Stored items from a collection:
───

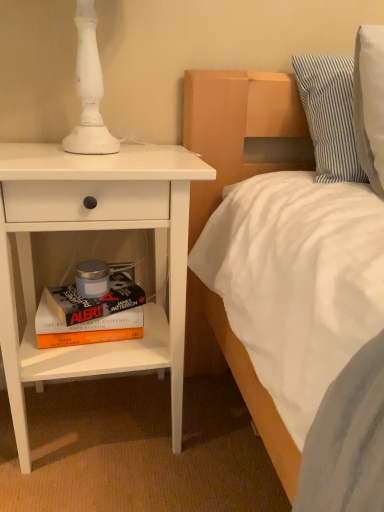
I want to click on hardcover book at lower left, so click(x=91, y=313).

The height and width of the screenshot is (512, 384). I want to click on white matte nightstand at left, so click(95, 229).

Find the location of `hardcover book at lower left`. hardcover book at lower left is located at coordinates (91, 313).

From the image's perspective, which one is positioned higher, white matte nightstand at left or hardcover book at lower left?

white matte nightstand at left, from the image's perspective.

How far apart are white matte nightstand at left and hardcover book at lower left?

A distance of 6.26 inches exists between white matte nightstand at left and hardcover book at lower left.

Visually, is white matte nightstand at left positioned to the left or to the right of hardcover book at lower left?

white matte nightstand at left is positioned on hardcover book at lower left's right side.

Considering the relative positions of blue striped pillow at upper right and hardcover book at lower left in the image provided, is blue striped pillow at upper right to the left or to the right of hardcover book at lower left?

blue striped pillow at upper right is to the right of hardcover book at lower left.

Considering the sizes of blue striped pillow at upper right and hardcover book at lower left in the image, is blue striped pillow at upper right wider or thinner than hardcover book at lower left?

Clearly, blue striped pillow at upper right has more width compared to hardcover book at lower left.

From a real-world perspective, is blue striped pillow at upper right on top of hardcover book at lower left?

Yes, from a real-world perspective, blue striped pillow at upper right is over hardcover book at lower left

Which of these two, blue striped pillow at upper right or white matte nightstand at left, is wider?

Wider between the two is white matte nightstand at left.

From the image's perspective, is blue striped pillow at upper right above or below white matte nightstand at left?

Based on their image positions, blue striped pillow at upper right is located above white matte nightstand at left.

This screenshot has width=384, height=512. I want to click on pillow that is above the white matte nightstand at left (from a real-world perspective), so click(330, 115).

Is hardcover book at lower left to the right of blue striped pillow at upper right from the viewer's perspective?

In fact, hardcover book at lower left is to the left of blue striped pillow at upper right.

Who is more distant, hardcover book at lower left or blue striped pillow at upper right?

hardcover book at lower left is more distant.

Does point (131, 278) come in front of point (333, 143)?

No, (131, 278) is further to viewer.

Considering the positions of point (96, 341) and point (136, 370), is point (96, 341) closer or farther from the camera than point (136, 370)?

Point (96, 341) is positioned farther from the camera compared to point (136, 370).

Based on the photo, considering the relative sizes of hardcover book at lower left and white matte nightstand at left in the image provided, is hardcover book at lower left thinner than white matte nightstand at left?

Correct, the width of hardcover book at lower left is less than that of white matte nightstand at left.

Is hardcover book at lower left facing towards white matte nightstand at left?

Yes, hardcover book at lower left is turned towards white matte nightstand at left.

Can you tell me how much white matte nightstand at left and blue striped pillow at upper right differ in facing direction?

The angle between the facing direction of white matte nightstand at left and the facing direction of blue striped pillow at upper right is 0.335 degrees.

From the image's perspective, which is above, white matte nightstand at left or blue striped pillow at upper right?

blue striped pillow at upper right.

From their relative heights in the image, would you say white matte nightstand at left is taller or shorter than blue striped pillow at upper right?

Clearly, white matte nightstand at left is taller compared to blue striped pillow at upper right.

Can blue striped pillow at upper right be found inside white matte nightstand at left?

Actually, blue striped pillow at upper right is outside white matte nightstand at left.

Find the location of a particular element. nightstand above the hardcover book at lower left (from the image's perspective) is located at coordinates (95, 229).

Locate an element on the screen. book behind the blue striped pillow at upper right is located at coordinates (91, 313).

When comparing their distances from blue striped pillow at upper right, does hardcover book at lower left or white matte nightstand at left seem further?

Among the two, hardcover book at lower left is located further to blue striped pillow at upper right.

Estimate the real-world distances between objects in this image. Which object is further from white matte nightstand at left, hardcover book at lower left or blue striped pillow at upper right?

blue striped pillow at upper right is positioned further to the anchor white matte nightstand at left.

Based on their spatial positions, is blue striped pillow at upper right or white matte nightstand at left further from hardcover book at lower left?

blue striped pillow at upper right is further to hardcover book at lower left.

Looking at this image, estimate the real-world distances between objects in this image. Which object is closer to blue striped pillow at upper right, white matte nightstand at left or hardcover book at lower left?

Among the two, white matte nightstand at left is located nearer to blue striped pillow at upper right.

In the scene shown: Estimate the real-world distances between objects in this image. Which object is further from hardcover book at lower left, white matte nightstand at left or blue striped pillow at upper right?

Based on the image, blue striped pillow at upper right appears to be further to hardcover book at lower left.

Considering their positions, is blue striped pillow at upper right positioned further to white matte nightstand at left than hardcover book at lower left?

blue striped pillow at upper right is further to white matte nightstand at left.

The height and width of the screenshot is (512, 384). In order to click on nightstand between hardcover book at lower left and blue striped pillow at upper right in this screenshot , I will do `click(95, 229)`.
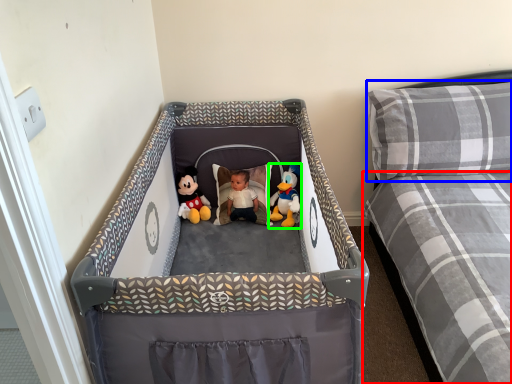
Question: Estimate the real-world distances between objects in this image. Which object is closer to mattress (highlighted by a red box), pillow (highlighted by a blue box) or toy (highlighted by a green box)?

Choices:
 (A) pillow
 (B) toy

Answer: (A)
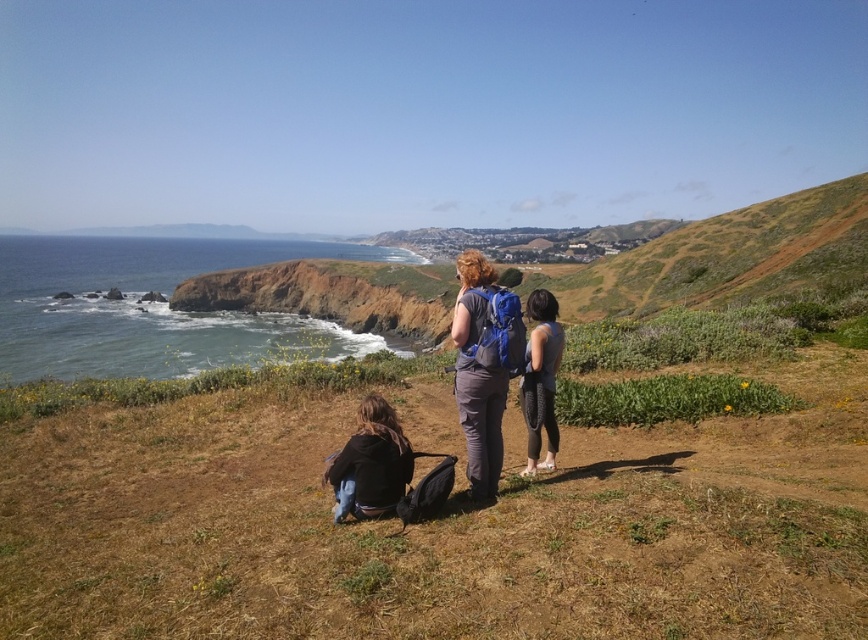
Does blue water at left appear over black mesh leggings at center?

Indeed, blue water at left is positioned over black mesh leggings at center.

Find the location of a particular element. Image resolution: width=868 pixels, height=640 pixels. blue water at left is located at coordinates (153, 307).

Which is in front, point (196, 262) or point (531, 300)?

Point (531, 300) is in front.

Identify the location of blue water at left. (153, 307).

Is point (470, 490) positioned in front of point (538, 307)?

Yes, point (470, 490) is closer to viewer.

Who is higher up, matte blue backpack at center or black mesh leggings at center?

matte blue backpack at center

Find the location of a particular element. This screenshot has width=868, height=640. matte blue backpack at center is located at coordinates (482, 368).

───

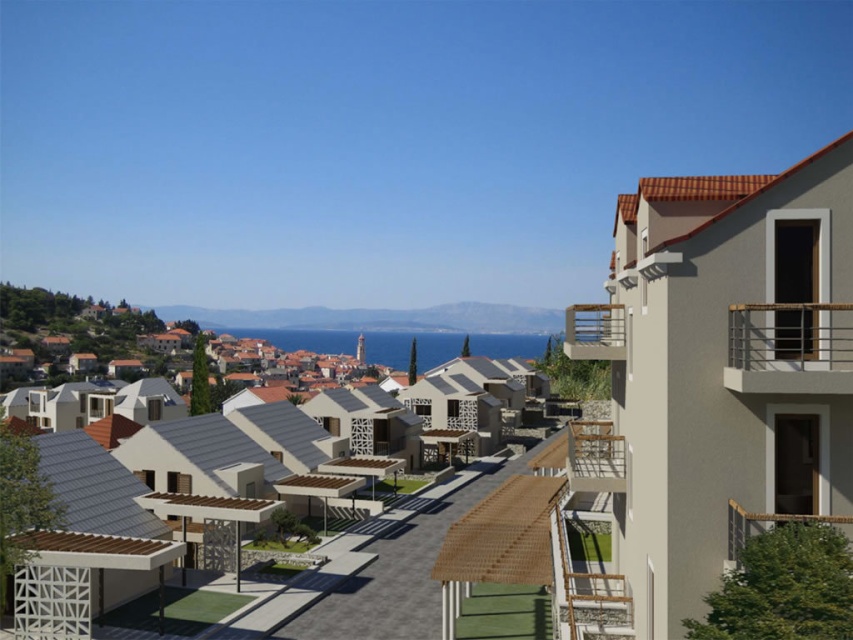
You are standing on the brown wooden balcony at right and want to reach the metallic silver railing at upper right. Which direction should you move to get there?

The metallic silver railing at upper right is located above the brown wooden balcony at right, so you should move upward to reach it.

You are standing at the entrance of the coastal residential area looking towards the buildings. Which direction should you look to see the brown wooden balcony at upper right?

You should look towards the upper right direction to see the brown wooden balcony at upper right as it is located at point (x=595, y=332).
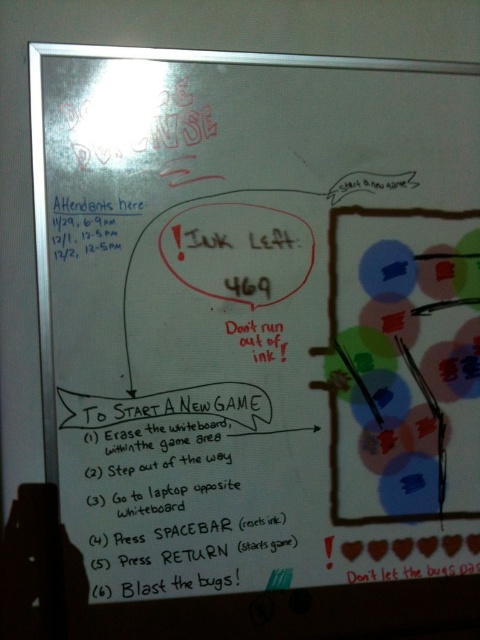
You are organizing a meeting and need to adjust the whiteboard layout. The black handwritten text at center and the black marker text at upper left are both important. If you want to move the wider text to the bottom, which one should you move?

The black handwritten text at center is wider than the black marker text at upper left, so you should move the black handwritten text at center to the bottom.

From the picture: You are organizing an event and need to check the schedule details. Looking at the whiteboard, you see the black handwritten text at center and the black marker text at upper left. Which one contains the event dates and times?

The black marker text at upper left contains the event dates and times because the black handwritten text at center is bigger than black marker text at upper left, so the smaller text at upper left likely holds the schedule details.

───

= WHAT YOU ARE ASKED TO DO =
Can you rewrite the rows from the line containing "blue striped pillow at upper right is to" through the line containing "Considering the sizes" as a JSON list of strings, one string per line, with blank lines left out?

= RESPONSE BELOW =
[
  "blue striped pillow at upper right is to the right of hardcover book at lower left.",
  "Considering the sizes of blue striped pillow at upper right and hardcover book at lower left in the image, is blue striped pillow at upper right wider or thinner than hardcover book at lower left?"
]